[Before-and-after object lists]

____

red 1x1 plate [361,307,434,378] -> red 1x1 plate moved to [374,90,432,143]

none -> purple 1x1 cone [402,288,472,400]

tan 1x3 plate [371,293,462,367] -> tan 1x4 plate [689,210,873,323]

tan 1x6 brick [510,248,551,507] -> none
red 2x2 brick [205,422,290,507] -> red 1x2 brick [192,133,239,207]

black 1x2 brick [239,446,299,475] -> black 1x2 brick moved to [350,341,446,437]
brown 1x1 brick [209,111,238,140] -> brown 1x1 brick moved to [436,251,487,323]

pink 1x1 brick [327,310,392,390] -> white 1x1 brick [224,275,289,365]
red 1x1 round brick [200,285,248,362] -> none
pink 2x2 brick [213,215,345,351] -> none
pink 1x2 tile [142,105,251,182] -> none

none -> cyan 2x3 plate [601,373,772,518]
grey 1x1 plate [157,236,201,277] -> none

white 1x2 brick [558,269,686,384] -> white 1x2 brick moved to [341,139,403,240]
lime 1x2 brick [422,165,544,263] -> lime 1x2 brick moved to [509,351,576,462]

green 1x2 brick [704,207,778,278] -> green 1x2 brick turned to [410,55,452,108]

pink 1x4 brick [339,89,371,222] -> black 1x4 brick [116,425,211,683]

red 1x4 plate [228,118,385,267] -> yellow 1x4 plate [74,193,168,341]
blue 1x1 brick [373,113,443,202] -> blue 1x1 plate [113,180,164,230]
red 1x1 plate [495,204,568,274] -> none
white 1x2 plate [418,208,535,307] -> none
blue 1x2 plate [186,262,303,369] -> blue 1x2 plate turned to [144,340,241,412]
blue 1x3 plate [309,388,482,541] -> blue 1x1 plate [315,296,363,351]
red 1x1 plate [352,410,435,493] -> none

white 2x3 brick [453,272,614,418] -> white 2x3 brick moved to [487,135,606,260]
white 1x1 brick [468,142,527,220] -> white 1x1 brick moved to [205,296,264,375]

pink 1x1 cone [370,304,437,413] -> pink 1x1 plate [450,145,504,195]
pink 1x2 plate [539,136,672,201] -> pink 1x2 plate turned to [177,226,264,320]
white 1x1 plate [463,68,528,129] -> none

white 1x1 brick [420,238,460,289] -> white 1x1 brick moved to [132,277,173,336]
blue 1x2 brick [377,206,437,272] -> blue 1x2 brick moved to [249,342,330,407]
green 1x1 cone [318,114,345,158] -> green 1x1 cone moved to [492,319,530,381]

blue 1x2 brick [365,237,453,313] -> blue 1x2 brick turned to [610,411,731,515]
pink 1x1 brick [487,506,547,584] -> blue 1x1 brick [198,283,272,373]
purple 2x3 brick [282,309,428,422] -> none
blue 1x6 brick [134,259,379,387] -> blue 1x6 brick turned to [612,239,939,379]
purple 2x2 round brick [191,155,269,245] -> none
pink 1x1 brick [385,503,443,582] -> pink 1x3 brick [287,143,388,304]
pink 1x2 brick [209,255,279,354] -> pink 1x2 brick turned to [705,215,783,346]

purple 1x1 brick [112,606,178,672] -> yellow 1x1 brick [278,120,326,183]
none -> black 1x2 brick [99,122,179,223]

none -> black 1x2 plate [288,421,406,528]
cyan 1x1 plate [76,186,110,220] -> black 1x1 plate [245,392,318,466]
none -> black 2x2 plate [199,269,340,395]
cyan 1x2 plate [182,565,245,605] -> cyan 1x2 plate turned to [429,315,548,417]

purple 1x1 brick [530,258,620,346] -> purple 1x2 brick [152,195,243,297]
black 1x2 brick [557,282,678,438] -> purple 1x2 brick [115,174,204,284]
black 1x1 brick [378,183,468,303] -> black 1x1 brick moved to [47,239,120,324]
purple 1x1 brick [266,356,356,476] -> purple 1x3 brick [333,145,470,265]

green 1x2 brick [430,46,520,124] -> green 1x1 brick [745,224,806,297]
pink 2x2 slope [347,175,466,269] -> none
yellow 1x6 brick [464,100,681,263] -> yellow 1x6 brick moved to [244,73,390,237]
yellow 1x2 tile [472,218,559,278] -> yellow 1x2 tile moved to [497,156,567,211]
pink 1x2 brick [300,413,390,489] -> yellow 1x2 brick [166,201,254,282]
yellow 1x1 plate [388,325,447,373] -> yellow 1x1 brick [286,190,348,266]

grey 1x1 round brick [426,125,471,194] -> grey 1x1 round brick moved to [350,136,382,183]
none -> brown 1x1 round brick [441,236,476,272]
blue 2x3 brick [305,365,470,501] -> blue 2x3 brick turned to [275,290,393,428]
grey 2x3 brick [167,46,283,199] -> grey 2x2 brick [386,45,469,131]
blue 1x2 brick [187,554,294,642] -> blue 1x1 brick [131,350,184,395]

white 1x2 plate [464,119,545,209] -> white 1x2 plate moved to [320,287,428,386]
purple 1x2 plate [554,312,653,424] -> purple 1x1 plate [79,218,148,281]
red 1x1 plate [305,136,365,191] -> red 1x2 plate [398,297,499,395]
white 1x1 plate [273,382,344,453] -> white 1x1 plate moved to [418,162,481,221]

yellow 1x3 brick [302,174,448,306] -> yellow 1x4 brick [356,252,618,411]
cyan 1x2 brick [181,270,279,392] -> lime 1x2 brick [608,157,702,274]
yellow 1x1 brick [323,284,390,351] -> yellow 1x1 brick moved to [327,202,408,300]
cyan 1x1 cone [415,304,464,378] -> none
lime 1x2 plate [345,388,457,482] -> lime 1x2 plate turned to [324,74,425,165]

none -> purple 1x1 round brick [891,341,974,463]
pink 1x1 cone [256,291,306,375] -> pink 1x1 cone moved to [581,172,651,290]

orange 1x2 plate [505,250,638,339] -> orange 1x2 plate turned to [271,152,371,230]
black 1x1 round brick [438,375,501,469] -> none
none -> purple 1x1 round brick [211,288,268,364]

____

## [TO-DO ITEM]
Produce a word-for-word copy of all the entries above.

## [EXPECTED ANSWER]
red 1x1 plate [361,307,434,378] -> red 1x1 plate moved to [374,90,432,143]

none -> purple 1x1 cone [402,288,472,400]

tan 1x3 plate [371,293,462,367] -> tan 1x4 plate [689,210,873,323]

tan 1x6 brick [510,248,551,507] -> none
red 2x2 brick [205,422,290,507] -> red 1x2 brick [192,133,239,207]

black 1x2 brick [239,446,299,475] -> black 1x2 brick moved to [350,341,446,437]
brown 1x1 brick [209,111,238,140] -> brown 1x1 brick moved to [436,251,487,323]

pink 1x1 brick [327,310,392,390] -> white 1x1 brick [224,275,289,365]
red 1x1 round brick [200,285,248,362] -> none
pink 2x2 brick [213,215,345,351] -> none
pink 1x2 tile [142,105,251,182] -> none

none -> cyan 2x3 plate [601,373,772,518]
grey 1x1 plate [157,236,201,277] -> none

white 1x2 brick [558,269,686,384] -> white 1x2 brick moved to [341,139,403,240]
lime 1x2 brick [422,165,544,263] -> lime 1x2 brick moved to [509,351,576,462]

green 1x2 brick [704,207,778,278] -> green 1x2 brick turned to [410,55,452,108]

pink 1x4 brick [339,89,371,222] -> black 1x4 brick [116,425,211,683]

red 1x4 plate [228,118,385,267] -> yellow 1x4 plate [74,193,168,341]
blue 1x1 brick [373,113,443,202] -> blue 1x1 plate [113,180,164,230]
red 1x1 plate [495,204,568,274] -> none
white 1x2 plate [418,208,535,307] -> none
blue 1x2 plate [186,262,303,369] -> blue 1x2 plate turned to [144,340,241,412]
blue 1x3 plate [309,388,482,541] -> blue 1x1 plate [315,296,363,351]
red 1x1 plate [352,410,435,493] -> none

white 2x3 brick [453,272,614,418] -> white 2x3 brick moved to [487,135,606,260]
white 1x1 brick [468,142,527,220] -> white 1x1 brick moved to [205,296,264,375]

pink 1x1 cone [370,304,437,413] -> pink 1x1 plate [450,145,504,195]
pink 1x2 plate [539,136,672,201] -> pink 1x2 plate turned to [177,226,264,320]
white 1x1 plate [463,68,528,129] -> none

white 1x1 brick [420,238,460,289] -> white 1x1 brick moved to [132,277,173,336]
blue 1x2 brick [377,206,437,272] -> blue 1x2 brick moved to [249,342,330,407]
green 1x1 cone [318,114,345,158] -> green 1x1 cone moved to [492,319,530,381]

blue 1x2 brick [365,237,453,313] -> blue 1x2 brick turned to [610,411,731,515]
pink 1x1 brick [487,506,547,584] -> blue 1x1 brick [198,283,272,373]
purple 2x3 brick [282,309,428,422] -> none
blue 1x6 brick [134,259,379,387] -> blue 1x6 brick turned to [612,239,939,379]
purple 2x2 round brick [191,155,269,245] -> none
pink 1x1 brick [385,503,443,582] -> pink 1x3 brick [287,143,388,304]
pink 1x2 brick [209,255,279,354] -> pink 1x2 brick turned to [705,215,783,346]

purple 1x1 brick [112,606,178,672] -> yellow 1x1 brick [278,120,326,183]
none -> black 1x2 brick [99,122,179,223]

none -> black 1x2 plate [288,421,406,528]
cyan 1x1 plate [76,186,110,220] -> black 1x1 plate [245,392,318,466]
none -> black 2x2 plate [199,269,340,395]
cyan 1x2 plate [182,565,245,605] -> cyan 1x2 plate turned to [429,315,548,417]

purple 1x1 brick [530,258,620,346] -> purple 1x2 brick [152,195,243,297]
black 1x2 brick [557,282,678,438] -> purple 1x2 brick [115,174,204,284]
black 1x1 brick [378,183,468,303] -> black 1x1 brick moved to [47,239,120,324]
purple 1x1 brick [266,356,356,476] -> purple 1x3 brick [333,145,470,265]

green 1x2 brick [430,46,520,124] -> green 1x1 brick [745,224,806,297]
pink 2x2 slope [347,175,466,269] -> none
yellow 1x6 brick [464,100,681,263] -> yellow 1x6 brick moved to [244,73,390,237]
yellow 1x2 tile [472,218,559,278] -> yellow 1x2 tile moved to [497,156,567,211]
pink 1x2 brick [300,413,390,489] -> yellow 1x2 brick [166,201,254,282]
yellow 1x1 plate [388,325,447,373] -> yellow 1x1 brick [286,190,348,266]

grey 1x1 round brick [426,125,471,194] -> grey 1x1 round brick moved to [350,136,382,183]
none -> brown 1x1 round brick [441,236,476,272]
blue 2x3 brick [305,365,470,501] -> blue 2x3 brick turned to [275,290,393,428]
grey 2x3 brick [167,46,283,199] -> grey 2x2 brick [386,45,469,131]
blue 1x2 brick [187,554,294,642] -> blue 1x1 brick [131,350,184,395]

white 1x2 plate [464,119,545,209] -> white 1x2 plate moved to [320,287,428,386]
purple 1x2 plate [554,312,653,424] -> purple 1x1 plate [79,218,148,281]
red 1x1 plate [305,136,365,191] -> red 1x2 plate [398,297,499,395]
white 1x1 plate [273,382,344,453] -> white 1x1 plate moved to [418,162,481,221]

yellow 1x3 brick [302,174,448,306] -> yellow 1x4 brick [356,252,618,411]
cyan 1x2 brick [181,270,279,392] -> lime 1x2 brick [608,157,702,274]
yellow 1x1 brick [323,284,390,351] -> yellow 1x1 brick moved to [327,202,408,300]
cyan 1x1 cone [415,304,464,378] -> none
lime 1x2 plate [345,388,457,482] -> lime 1x2 plate turned to [324,74,425,165]

none -> purple 1x1 round brick [891,341,974,463]
pink 1x1 cone [256,291,306,375] -> pink 1x1 cone moved to [581,172,651,290]

orange 1x2 plate [505,250,638,339] -> orange 1x2 plate turned to [271,152,371,230]
black 1x1 round brick [438,375,501,469] -> none
none -> purple 1x1 round brick [211,288,268,364]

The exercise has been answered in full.